■ MATERIAL PROVIDED ■
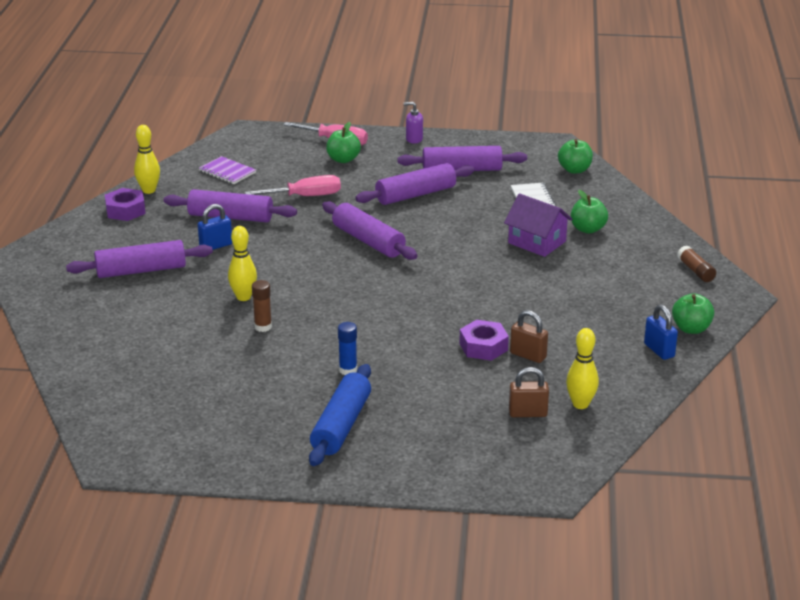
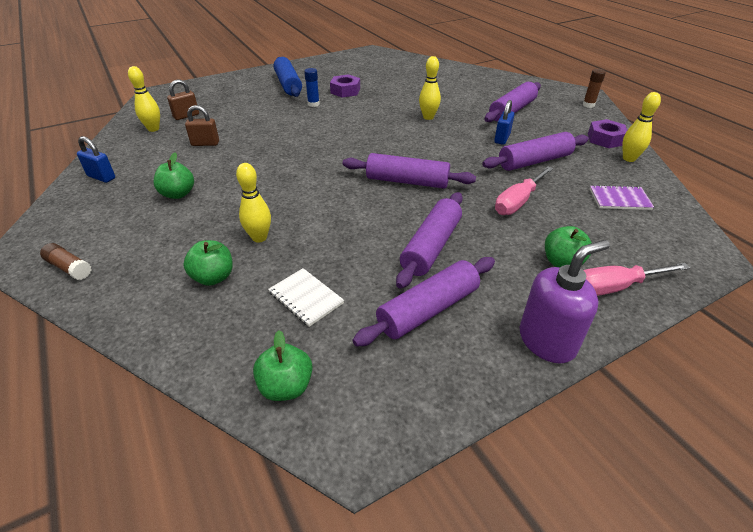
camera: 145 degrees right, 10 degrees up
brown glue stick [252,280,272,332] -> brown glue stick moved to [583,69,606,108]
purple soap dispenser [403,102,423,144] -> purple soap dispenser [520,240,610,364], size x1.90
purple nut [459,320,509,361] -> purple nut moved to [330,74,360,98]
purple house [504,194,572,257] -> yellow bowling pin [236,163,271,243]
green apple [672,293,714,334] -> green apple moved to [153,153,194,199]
* * *
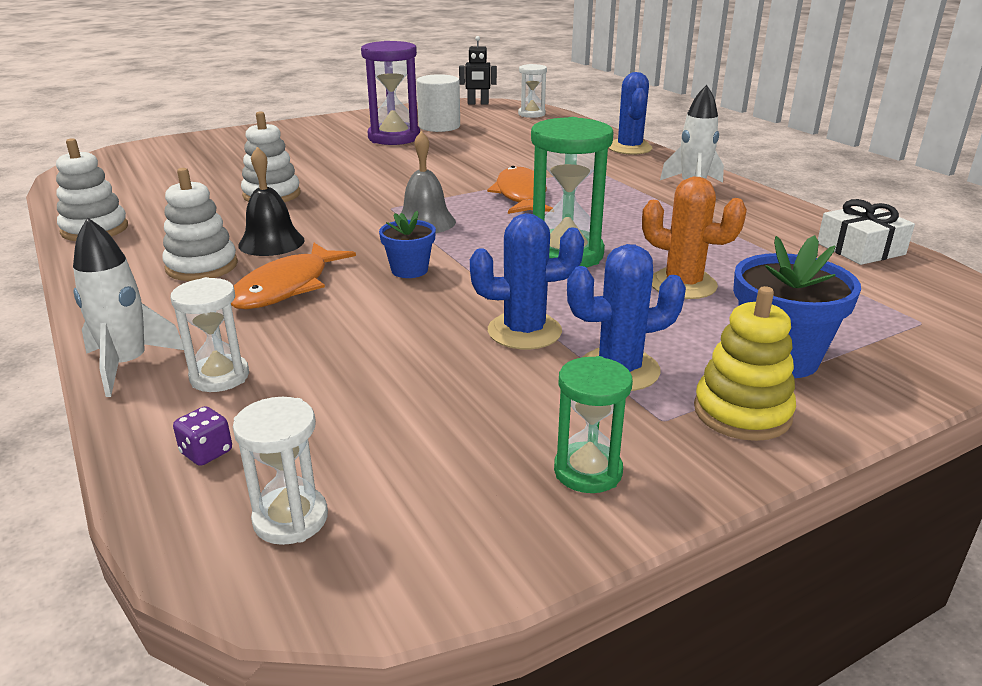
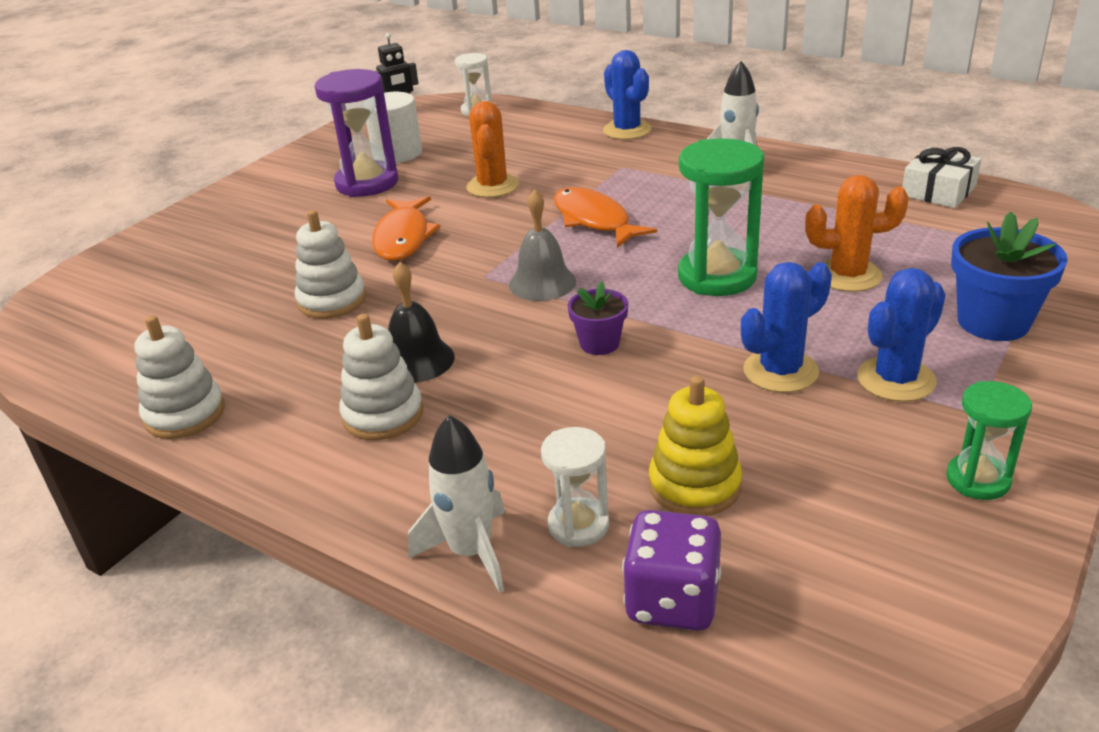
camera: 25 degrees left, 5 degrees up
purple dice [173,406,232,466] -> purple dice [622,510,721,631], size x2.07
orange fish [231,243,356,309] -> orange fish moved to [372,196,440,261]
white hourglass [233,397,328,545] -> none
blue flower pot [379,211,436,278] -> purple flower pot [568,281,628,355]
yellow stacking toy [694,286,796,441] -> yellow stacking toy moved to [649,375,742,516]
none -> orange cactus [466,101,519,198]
* * *
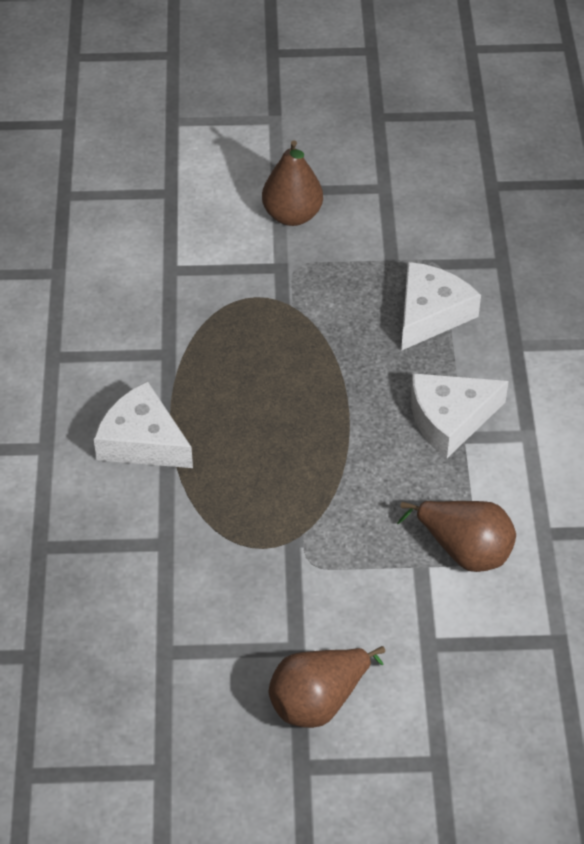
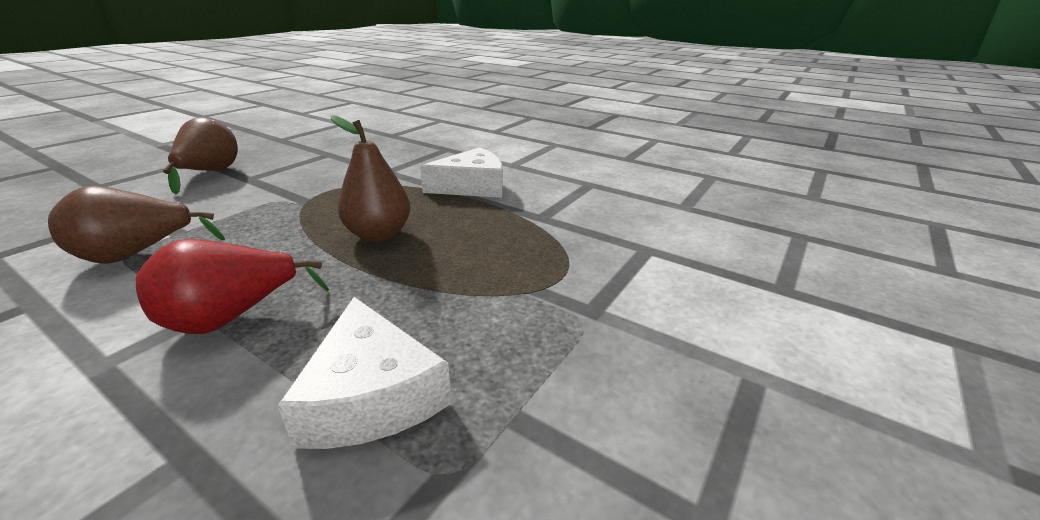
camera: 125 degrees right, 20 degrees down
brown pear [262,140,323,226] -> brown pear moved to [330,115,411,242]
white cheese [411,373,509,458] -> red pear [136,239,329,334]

■ JOB ITEM ■
Look through the entries above, find each line containing "none", and copy it.

■ RESPONSE FOR THIS EXERCISE ■
white hourglass [233,397,328,545] -> none
none -> orange cactus [466,101,519,198]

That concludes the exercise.